▸ Directions:
Exact copy, no pictures: restate each entry below word for word.

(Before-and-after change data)
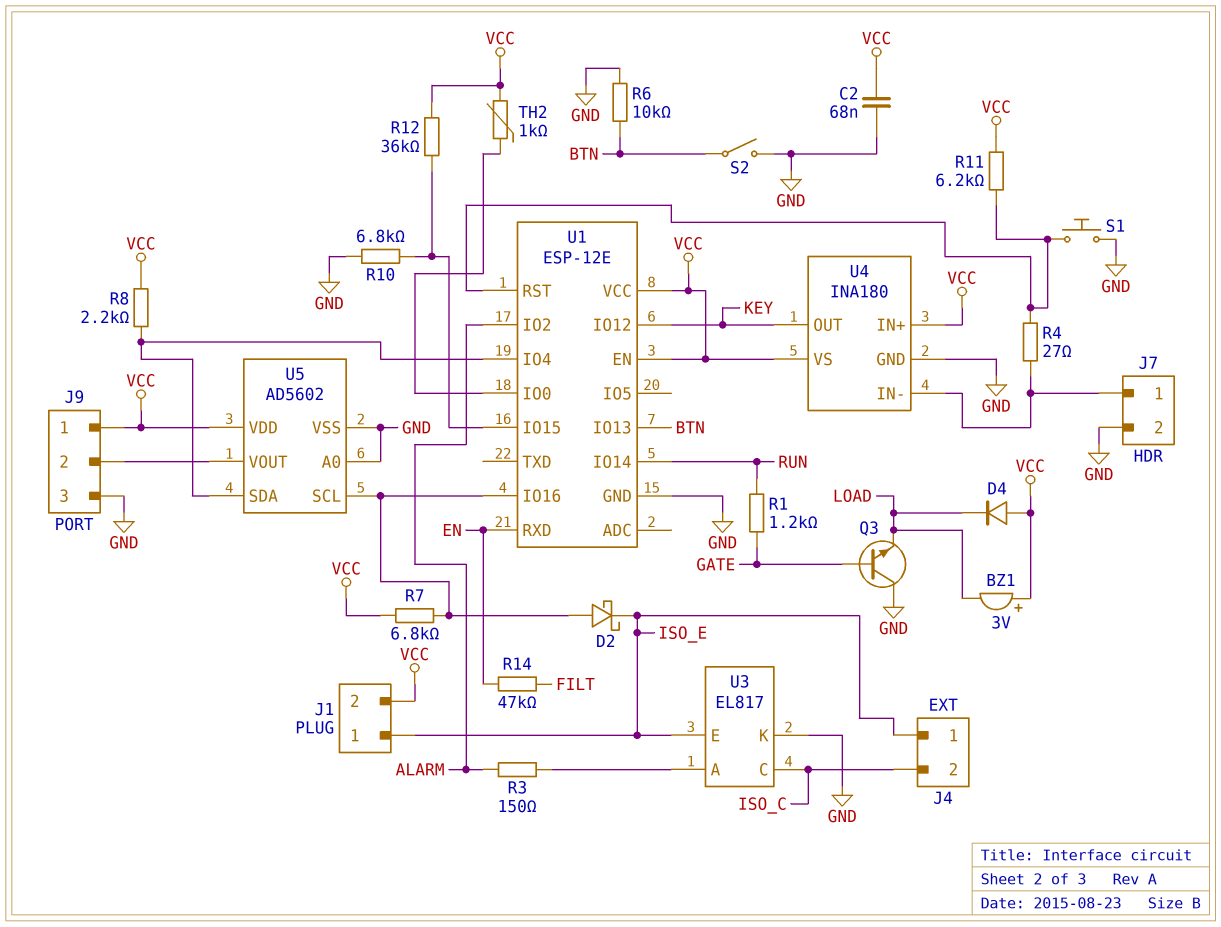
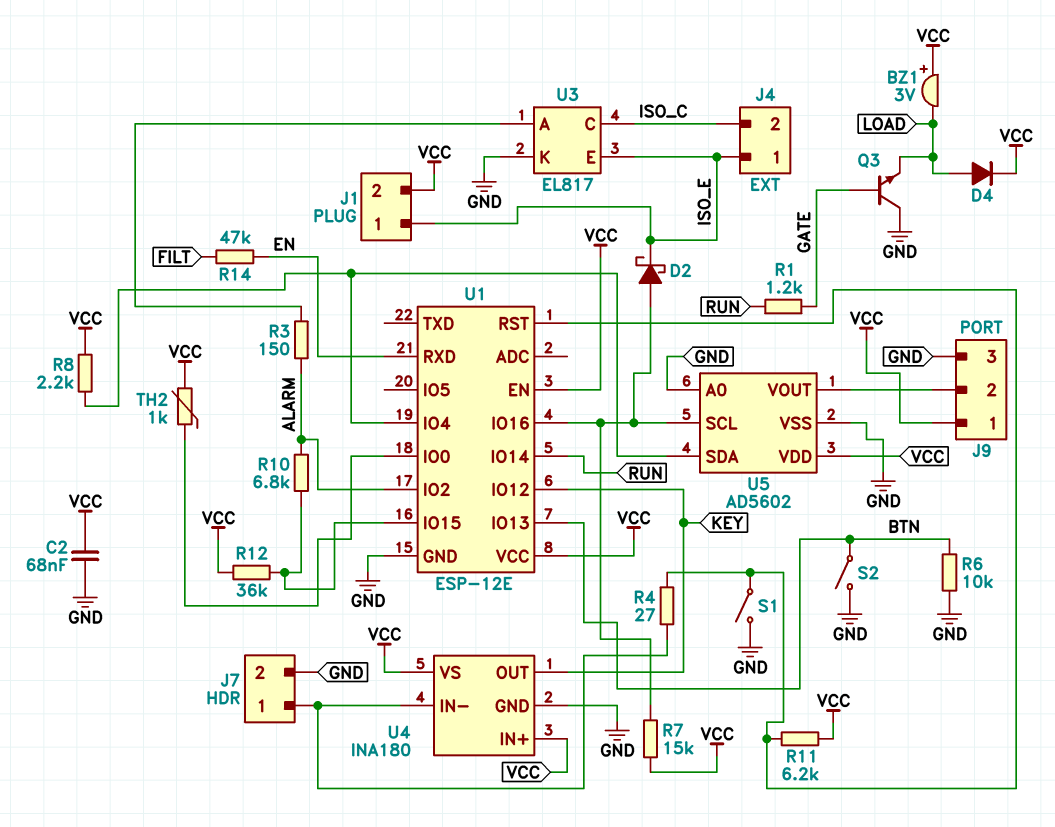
D4: diode (A VCC, K LOAD) -> diode (A LOAD, K VCC)
R7: 6.8k (U1/IO16, VCC) -> 15k (U1/IO16, VCC)
R10: 6.8k (GND, U1/IO15) -> 6.8k (ALARM, U1/IO15)
S1: button (GND, U1/RST) -> switch (GND, U1/RST)

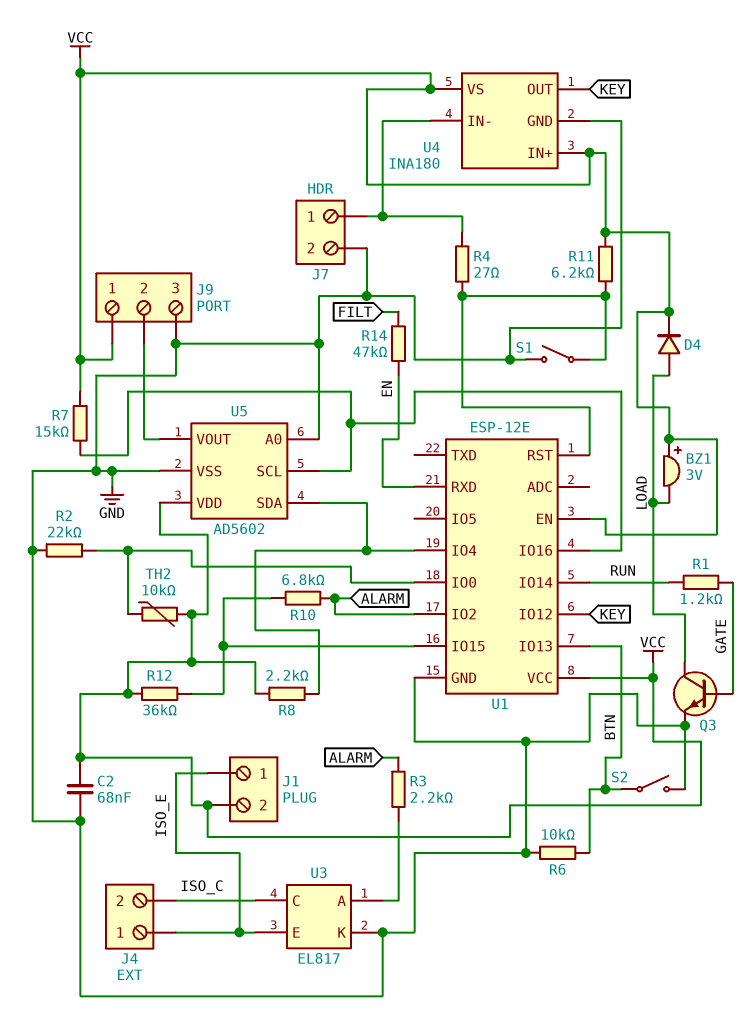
D2: schottky (A U1/IO16, K ISO_E) -> none
Q3: NPN (B GATE, C GND, E LOAD) -> NPN (B GATE, C LOAD, E GND)
R2: none -> 22k (GND, U1/IO0)
R3: 150 (ALARM, U3/A) -> 2.2k (ALARM, U3/A)
TH2: 1k (U1/IO0, VCC) -> 10k (U1/IO0, VCC)

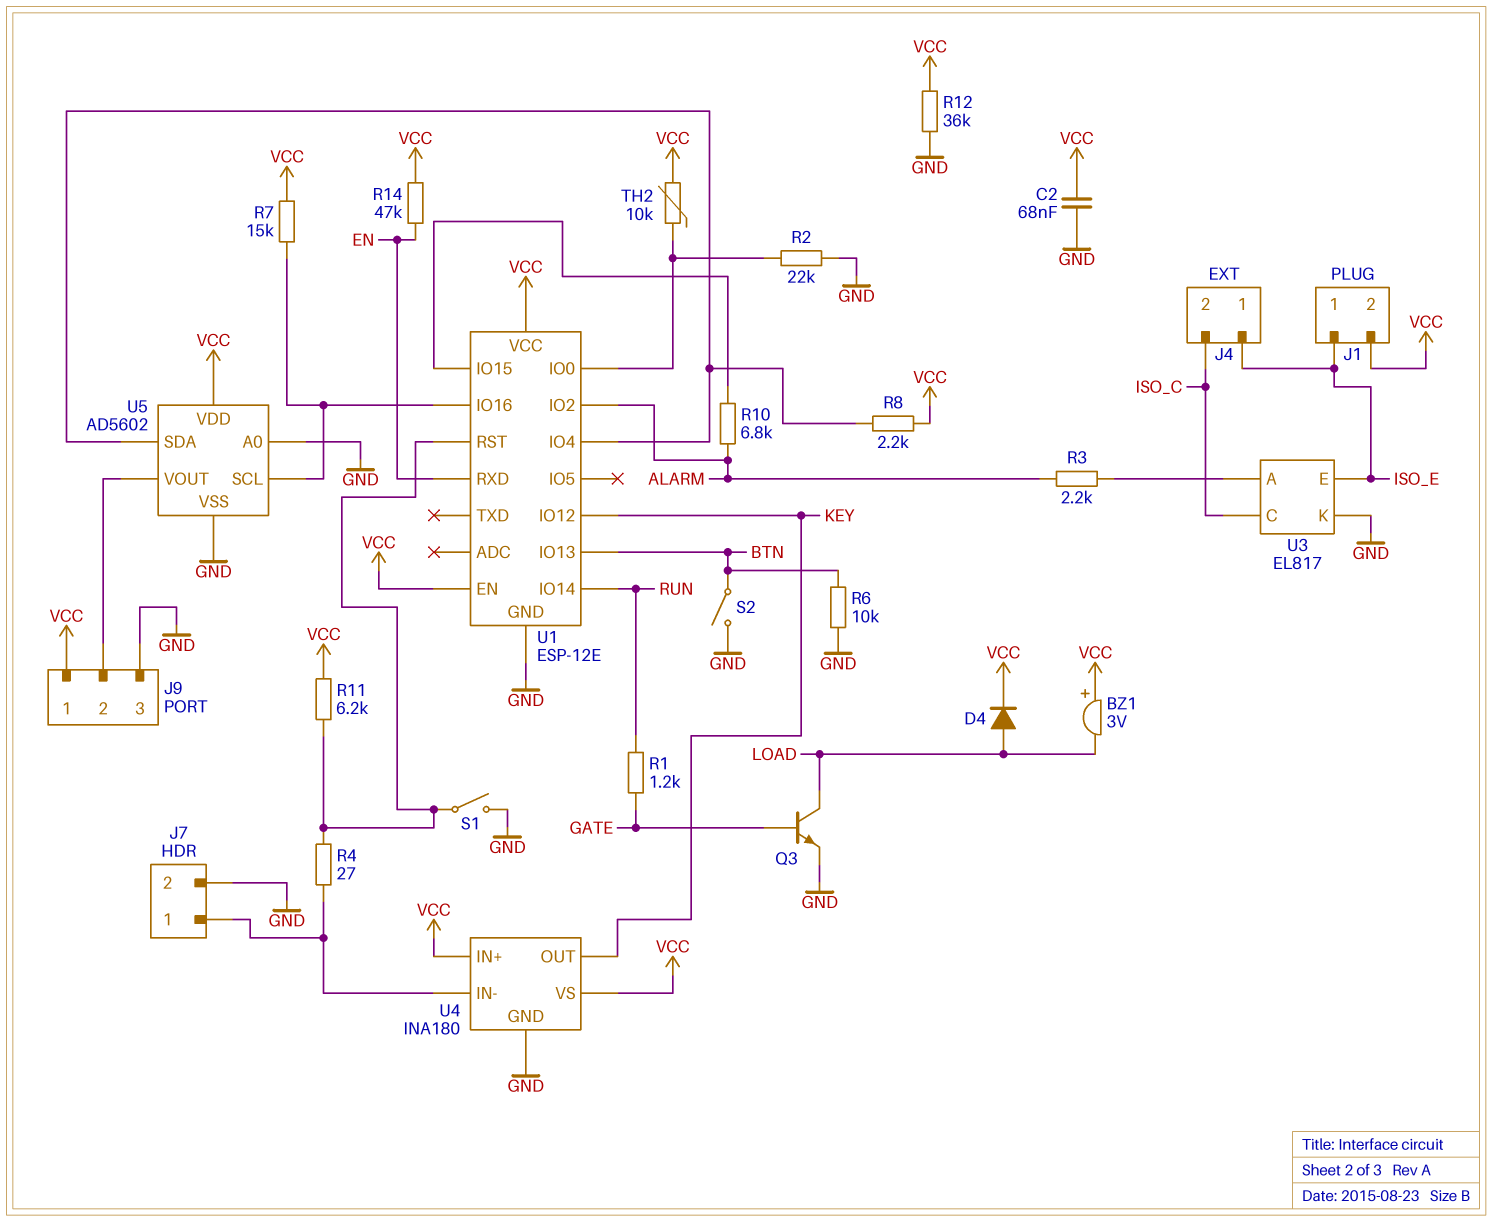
R12: 36k (U1/IO15, VCC) -> 36k (GND, VCC)
R14: 47k (EN, FILT) -> 47k (EN, VCC)

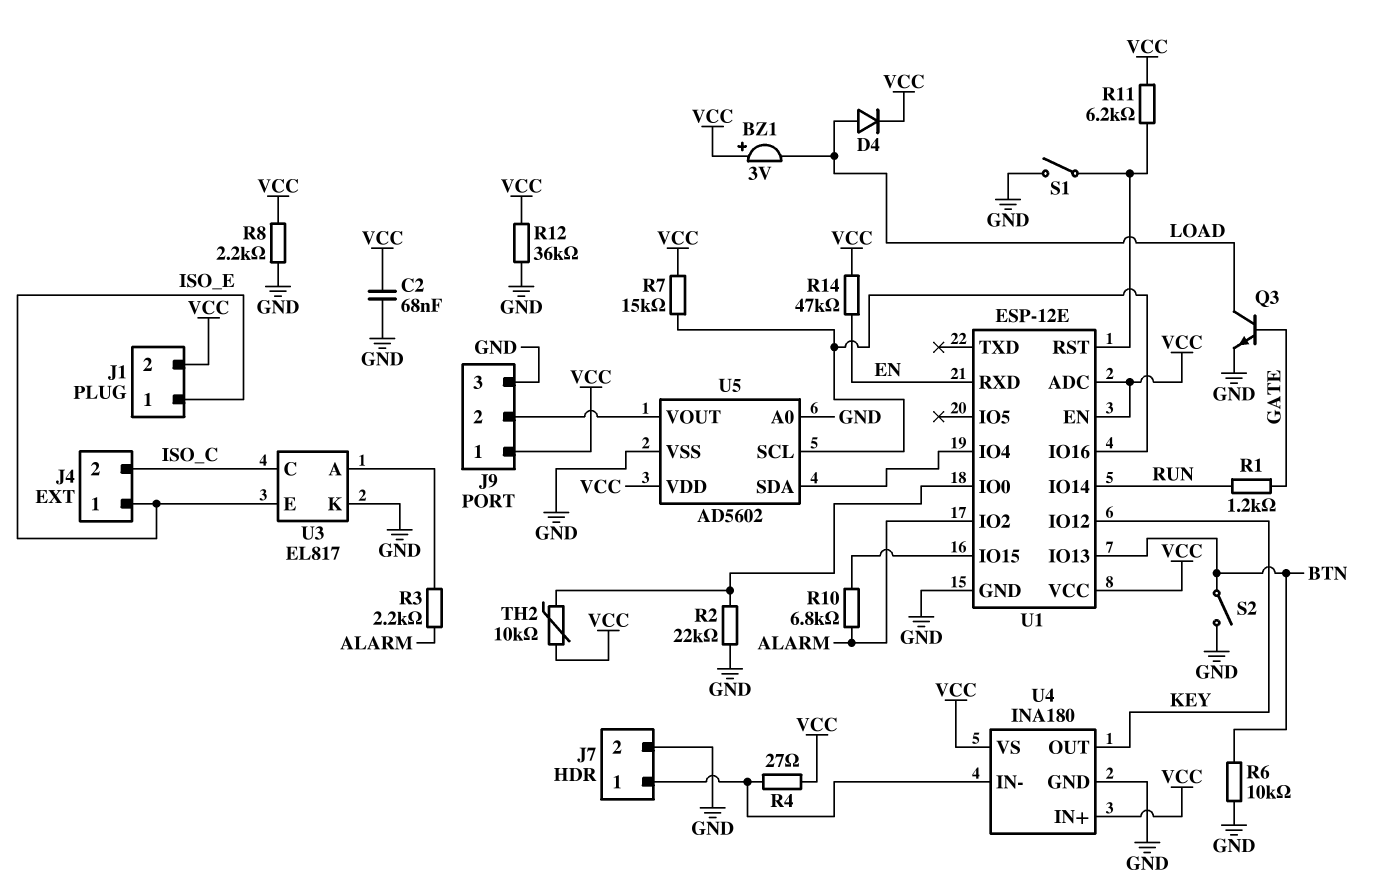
R4: 27 (J7/1, U1/RST) -> 27 (J7/1, VCC)
R8: 2.2k (U1/IO4, VCC) -> 2.2k (GND, VCC)
U1 pin ADC: none -> VCC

▸ Written response:
D4: diode (A VCC, K LOAD) -> diode (A LOAD, K VCC)
R7: 6.8k (U1/IO16, VCC) -> 15k (U1/IO16, VCC)
R10: 6.8k (GND, U1/IO15) -> 6.8k (ALARM, U1/IO15)
S1: button (GND, U1/RST) -> switch (GND, U1/RST)

D2: schottky (A U1/IO16, K ISO_E) -> none
Q3: NPN (B GATE, C GND, E LOAD) -> NPN (B GATE, C LOAD, E GND)
R2: none -> 22k (GND, U1/IO0)
R3: 150 (ALARM, U3/A) -> 2.2k (ALARM, U3/A)
TH2: 1k (U1/IO0, VCC) -> 10k (U1/IO0, VCC)

R12: 36k (U1/IO15, VCC) -> 36k (GND, VCC)
R14: 47k (EN, FILT) -> 47k (EN, VCC)

R4: 27 (J7/1, U1/RST) -> 27 (J7/1, VCC)
R8: 2.2k (U1/IO4, VCC) -> 2.2k (GND, VCC)
U1 pin ADC: none -> VCC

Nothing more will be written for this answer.